[Object state change records]
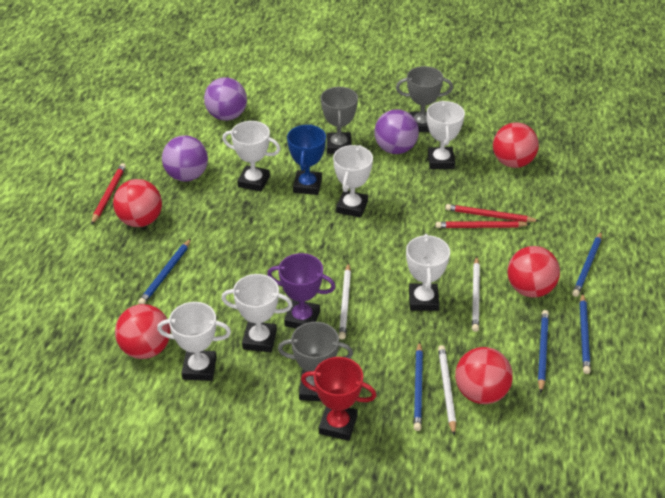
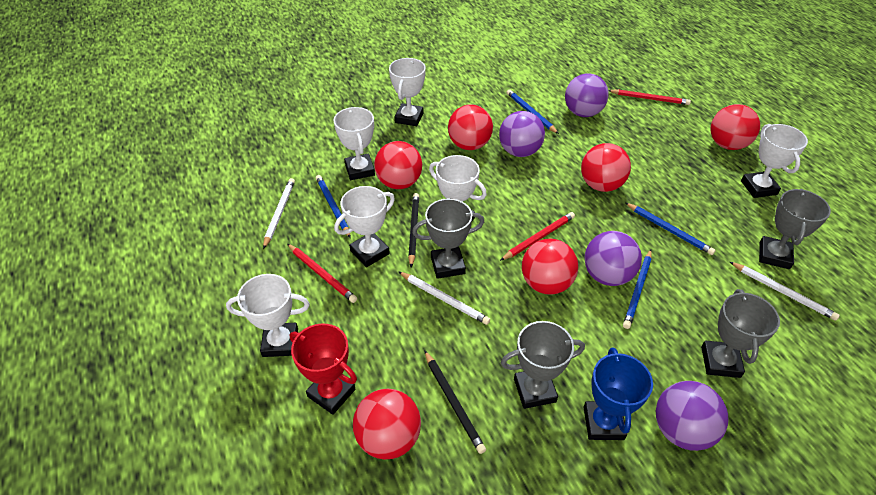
black pencil: 0 -> 2
blue pencil: 5 -> 4
grey trophy: 3 -> 4
purple ball: 3 -> 4
purple trophy: 1 -> 0
red ball: 5 -> 6

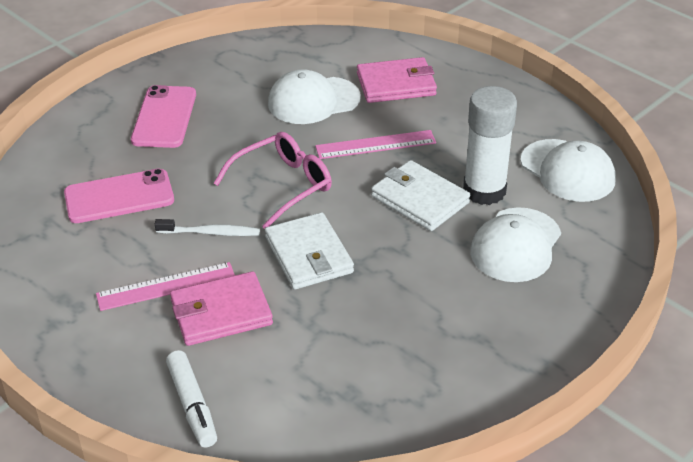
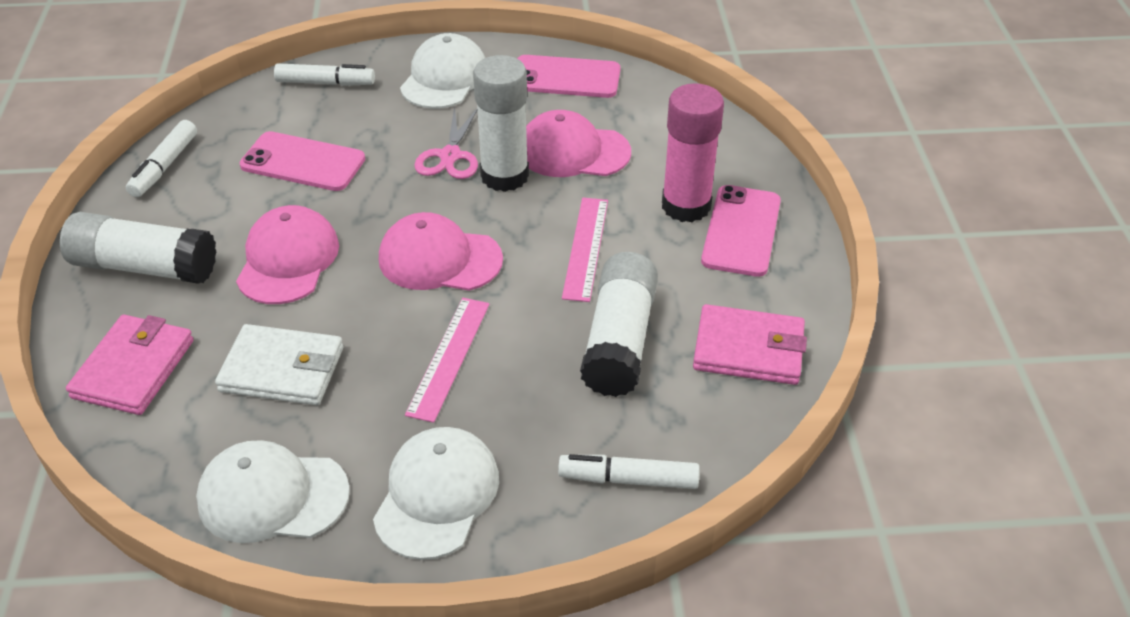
pink cap: 0 -> 3
pink glasses: 1 -> 0
pink glue stick: 0 -> 1
pink phone: 2 -> 3
pink scissors: 0 -> 1
white glue stick: 1 -> 3
white marker: 1 -> 3
white toothbrush: 1 -> 0
white wallet: 2 -> 1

Work instruction
Each of the entries above must be output exactly, with none of the pictures.

Problem solution
black pencil: 0 -> 2
blue pencil: 5 -> 4
grey trophy: 3 -> 4
purple ball: 3 -> 4
purple trophy: 1 -> 0
red ball: 5 -> 6

pink cap: 0 -> 3
pink glasses: 1 -> 0
pink glue stick: 0 -> 1
pink phone: 2 -> 3
pink scissors: 0 -> 1
white glue stick: 1 -> 3
white marker: 1 -> 3
white toothbrush: 1 -> 0
white wallet: 2 -> 1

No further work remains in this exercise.